#### THE TASK
Look through the data below and return each line where "buffer" appears.

......

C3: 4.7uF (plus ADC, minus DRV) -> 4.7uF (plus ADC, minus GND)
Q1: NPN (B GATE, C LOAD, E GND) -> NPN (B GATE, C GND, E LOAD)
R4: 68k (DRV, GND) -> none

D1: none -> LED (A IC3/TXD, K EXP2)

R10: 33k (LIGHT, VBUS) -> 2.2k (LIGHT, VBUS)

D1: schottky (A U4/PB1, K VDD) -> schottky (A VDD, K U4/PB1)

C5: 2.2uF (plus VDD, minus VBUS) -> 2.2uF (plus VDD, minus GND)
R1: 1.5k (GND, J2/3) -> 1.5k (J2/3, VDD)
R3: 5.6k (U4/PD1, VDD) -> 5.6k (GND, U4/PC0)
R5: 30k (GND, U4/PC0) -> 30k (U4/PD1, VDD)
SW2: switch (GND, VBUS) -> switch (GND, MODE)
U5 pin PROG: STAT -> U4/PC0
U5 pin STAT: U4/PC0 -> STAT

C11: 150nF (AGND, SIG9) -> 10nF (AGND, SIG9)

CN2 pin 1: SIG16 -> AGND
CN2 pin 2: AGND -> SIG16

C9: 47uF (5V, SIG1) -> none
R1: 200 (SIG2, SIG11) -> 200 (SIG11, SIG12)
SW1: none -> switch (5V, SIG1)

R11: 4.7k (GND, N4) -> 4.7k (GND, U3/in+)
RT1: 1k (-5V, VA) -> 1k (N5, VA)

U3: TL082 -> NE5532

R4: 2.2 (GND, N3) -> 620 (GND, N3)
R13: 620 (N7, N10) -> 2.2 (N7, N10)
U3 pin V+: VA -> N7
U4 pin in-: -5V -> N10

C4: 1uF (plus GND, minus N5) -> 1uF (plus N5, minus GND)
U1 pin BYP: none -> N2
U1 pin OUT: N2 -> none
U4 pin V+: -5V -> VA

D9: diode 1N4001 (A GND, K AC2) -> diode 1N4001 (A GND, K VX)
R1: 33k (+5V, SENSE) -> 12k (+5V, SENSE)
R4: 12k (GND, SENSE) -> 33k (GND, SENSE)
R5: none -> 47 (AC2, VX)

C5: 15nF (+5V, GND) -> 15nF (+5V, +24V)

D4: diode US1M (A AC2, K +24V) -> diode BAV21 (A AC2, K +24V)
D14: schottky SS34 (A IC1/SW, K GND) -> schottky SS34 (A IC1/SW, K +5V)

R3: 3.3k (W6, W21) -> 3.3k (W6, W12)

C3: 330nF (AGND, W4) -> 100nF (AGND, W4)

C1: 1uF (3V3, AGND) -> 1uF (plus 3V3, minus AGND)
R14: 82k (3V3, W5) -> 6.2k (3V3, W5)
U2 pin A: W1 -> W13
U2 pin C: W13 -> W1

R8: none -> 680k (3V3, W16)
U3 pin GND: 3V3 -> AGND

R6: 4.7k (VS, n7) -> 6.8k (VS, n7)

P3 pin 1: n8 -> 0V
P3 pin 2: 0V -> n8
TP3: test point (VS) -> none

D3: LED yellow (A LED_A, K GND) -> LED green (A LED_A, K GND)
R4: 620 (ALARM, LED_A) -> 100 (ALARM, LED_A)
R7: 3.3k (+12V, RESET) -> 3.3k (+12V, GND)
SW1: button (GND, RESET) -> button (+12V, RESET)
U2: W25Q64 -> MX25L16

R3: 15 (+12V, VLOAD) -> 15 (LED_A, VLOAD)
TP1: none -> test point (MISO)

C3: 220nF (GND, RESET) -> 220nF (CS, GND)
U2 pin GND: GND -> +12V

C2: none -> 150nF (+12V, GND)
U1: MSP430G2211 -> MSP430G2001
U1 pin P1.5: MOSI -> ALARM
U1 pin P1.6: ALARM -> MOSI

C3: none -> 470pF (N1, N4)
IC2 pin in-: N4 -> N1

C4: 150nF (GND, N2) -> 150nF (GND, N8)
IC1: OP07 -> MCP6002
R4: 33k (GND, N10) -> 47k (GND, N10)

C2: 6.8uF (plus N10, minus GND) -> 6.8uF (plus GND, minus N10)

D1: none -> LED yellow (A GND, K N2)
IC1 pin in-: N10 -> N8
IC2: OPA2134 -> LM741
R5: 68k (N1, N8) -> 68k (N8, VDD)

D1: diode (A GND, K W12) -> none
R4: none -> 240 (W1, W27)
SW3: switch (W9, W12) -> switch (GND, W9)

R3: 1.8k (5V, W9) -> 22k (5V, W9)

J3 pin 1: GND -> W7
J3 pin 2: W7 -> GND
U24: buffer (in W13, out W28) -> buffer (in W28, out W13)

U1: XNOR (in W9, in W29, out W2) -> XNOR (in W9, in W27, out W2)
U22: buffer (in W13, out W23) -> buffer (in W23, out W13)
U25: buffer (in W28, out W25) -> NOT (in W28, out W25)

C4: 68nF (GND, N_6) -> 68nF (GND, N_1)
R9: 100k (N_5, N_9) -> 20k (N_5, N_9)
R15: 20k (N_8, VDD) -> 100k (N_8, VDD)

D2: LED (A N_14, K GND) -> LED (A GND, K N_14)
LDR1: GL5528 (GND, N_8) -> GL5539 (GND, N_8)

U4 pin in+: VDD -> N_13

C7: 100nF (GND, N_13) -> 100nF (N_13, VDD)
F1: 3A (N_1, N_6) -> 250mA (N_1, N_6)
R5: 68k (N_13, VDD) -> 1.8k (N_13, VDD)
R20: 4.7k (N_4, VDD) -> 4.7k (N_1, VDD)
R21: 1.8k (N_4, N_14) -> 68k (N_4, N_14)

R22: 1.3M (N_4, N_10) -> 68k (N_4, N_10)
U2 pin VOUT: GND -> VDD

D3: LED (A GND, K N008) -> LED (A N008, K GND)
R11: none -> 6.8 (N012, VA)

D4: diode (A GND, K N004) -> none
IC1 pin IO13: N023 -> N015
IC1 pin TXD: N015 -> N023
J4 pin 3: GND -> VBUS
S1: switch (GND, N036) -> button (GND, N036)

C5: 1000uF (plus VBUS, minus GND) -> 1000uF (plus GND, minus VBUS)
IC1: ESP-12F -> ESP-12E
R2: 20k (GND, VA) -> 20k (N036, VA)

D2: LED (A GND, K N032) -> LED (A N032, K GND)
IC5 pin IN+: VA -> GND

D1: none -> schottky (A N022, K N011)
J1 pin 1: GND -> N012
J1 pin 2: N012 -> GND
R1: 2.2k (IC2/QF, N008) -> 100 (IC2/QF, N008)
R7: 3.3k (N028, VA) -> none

......

#### TASK RESPONSE
U24: buffer (in W13, out W28) -> buffer (in W28, out W13)
U22: buffer (in W13, out W23) -> buffer (in W23, out W13)
U25: buffer (in W28, out W25) -> NOT (in W28, out W25)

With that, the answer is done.